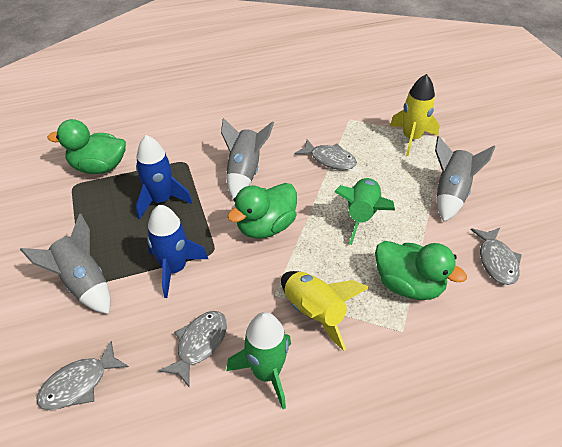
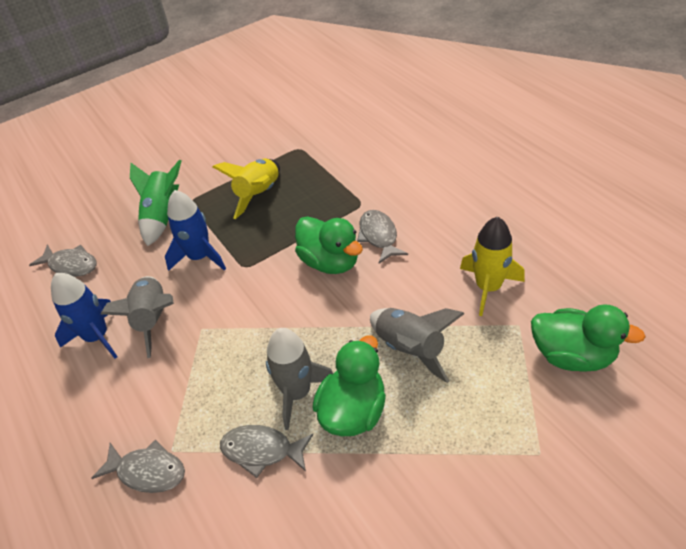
green rocket: 2 -> 1

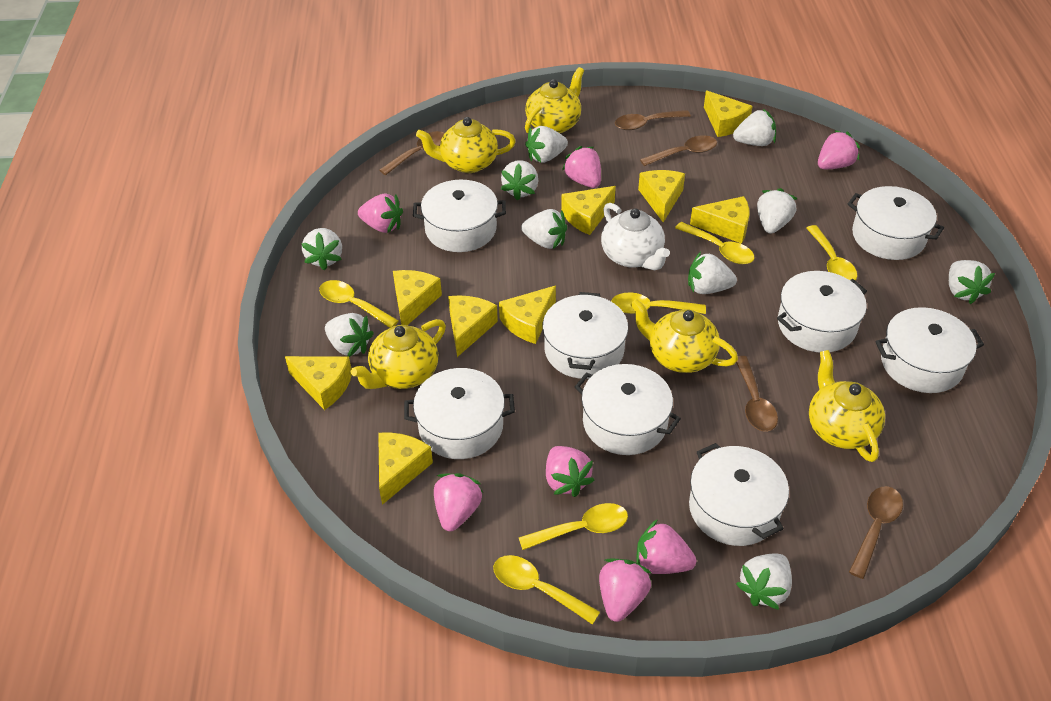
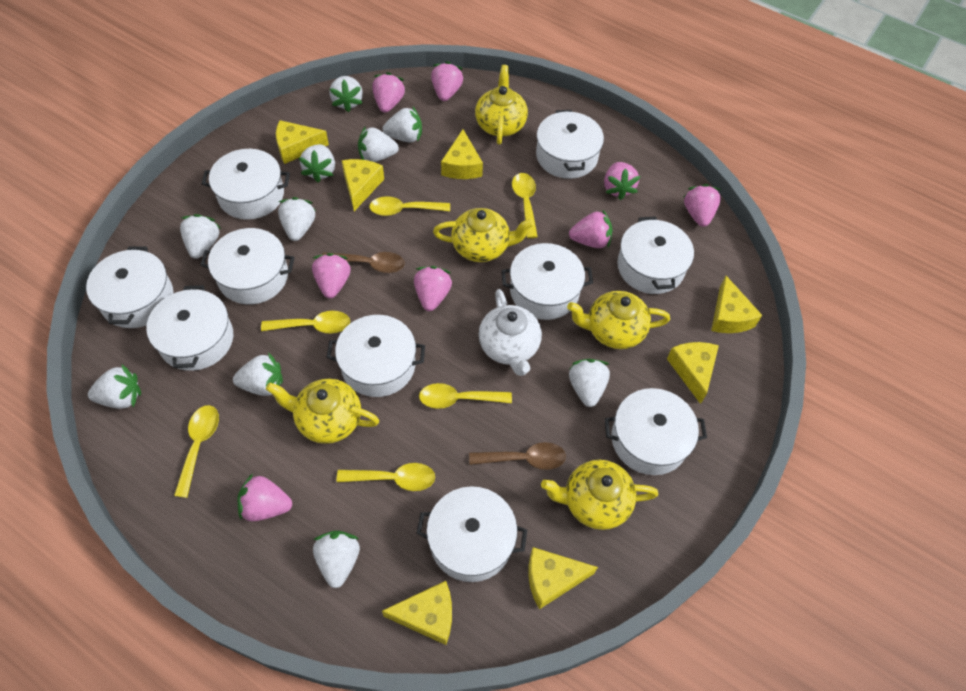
brown spoon: 5 -> 2
pink strawberry: 7 -> 8
white pot: 8 -> 10
yellow cheese: 9 -> 7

§ §

PROMPT
Retype the records in full, exactly as given, and omit the pictures.

WRITTEN ANSWER
green rocket: 2 -> 1

brown spoon: 5 -> 2
pink strawberry: 7 -> 8
white pot: 8 -> 10
yellow cheese: 9 -> 7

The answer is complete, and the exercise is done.